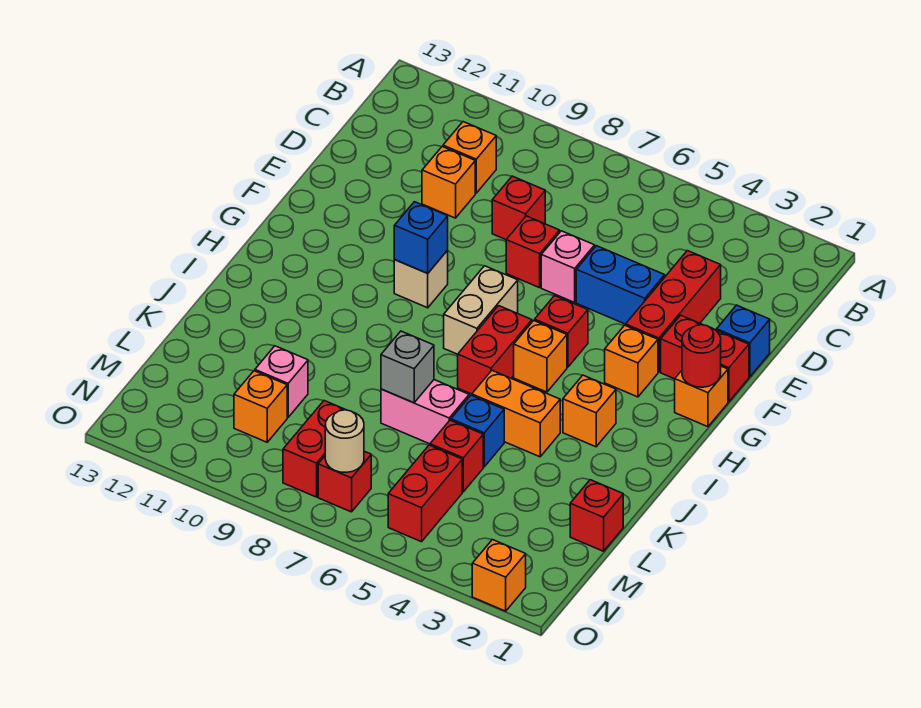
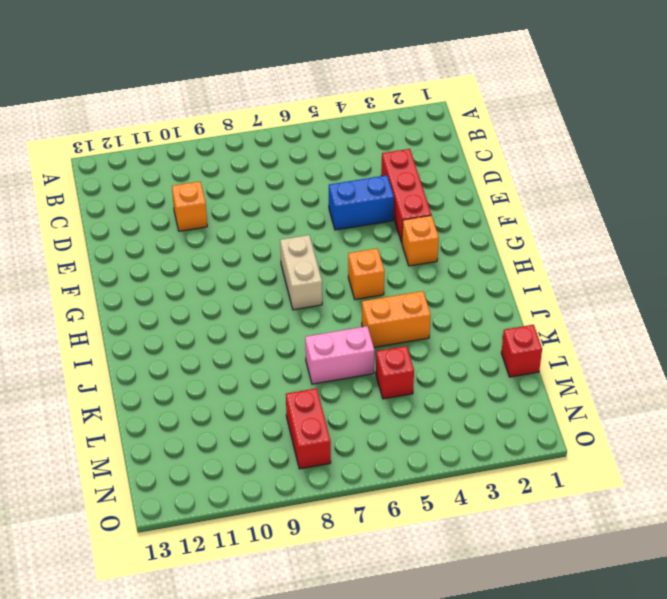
none -> orange brick C10 level 1
none -> red brick D8 level 1
none -> blue brick E1 level 1
none -> pink brick E6 level 1

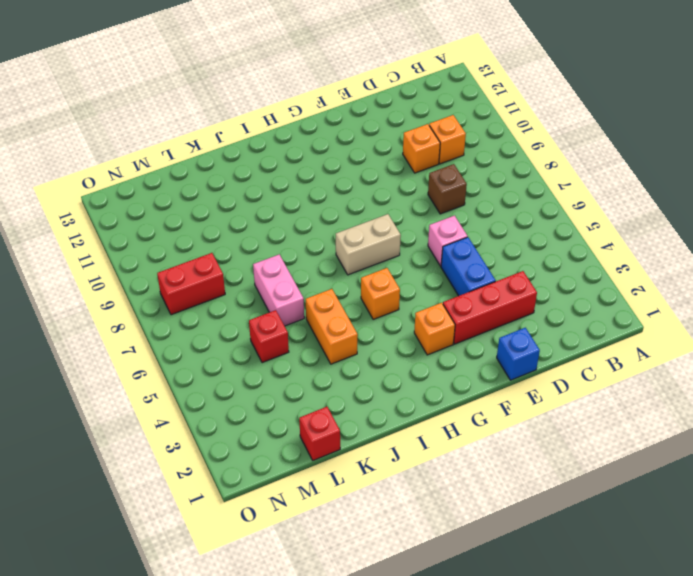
brown brick D8 level 1 -> red brick D8 level 1
none -> red brick E7 level 1
none -> red brick F1:F2 level 1
none -> orange brick G1 level 1
none -> red brick G5 level 1

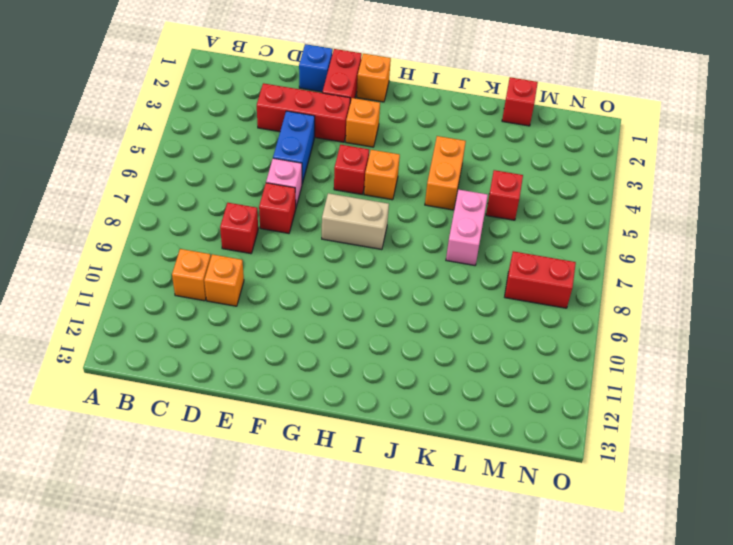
none -> tan brick G9 level 1
none -> red brick H6:I6 level 1
none -> orange brick I3 level 1
none -> blue brick K5 level 1

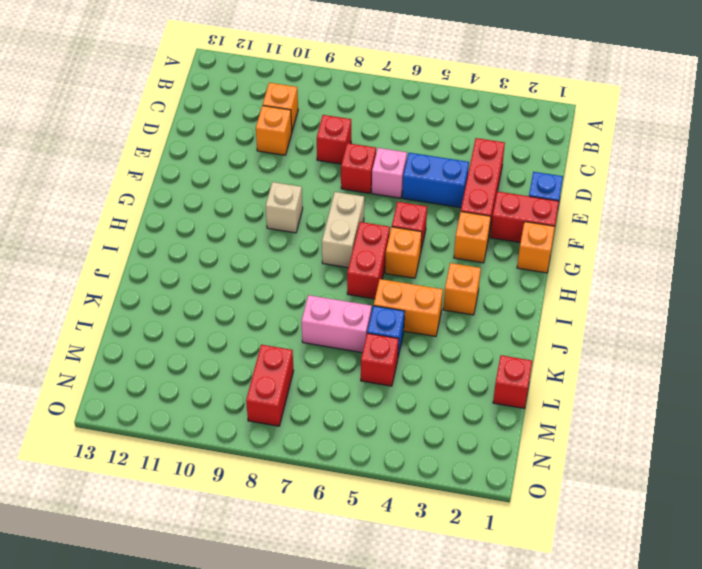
none -> pink brick L10 level 1
none -> red brick M5:N5 level 1
none -> orange brick M10 level 1
none -> red brick N7 level 1

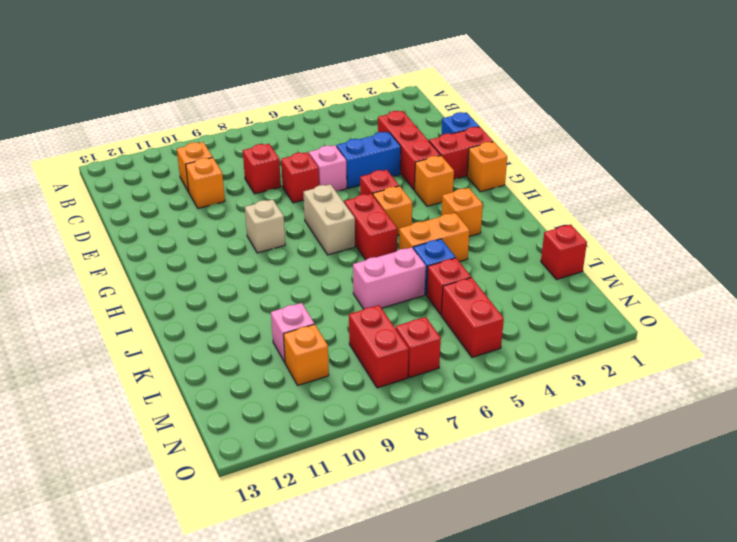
none -> orange brick O2 level 1
none -> red round brick G1 level 2
none -> blue brick G9 level 2
none -> grey brick K7 level 2

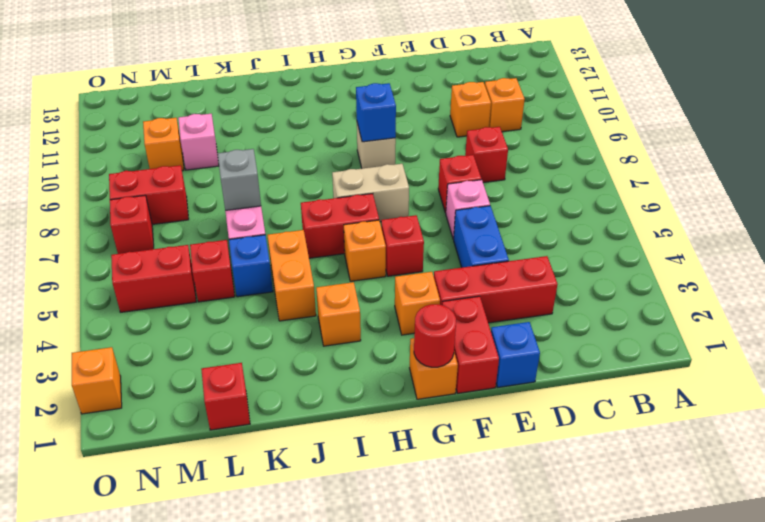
none -> tan round brick N7 level 2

= Work to be completed =
Set down every record above exactly as it stands, but skip the pictures.

= Solution for this problem =
none -> orange brick C10 level 1
none -> red brick D8 level 1
none -> blue brick E1 level 1
none -> pink brick E6 level 1

brown brick D8 level 1 -> red brick D8 level 1
none -> red brick E7 level 1
none -> red brick F1:F2 level 1
none -> orange brick G1 level 1
none -> red brick G5 level 1

none -> tan brick G9 level 1
none -> red brick H6:I6 level 1
none -> orange brick I3 level 1
none -> blue brick K5 level 1

none -> pink brick L10 level 1
none -> red brick M5:N5 level 1
none -> orange brick M10 level 1
none -> red brick N7 level 1

none -> orange brick O2 level 1
none -> red round brick G1 level 2
none -> blue brick G9 level 2
none -> grey brick K7 level 2

none -> tan round brick N7 level 2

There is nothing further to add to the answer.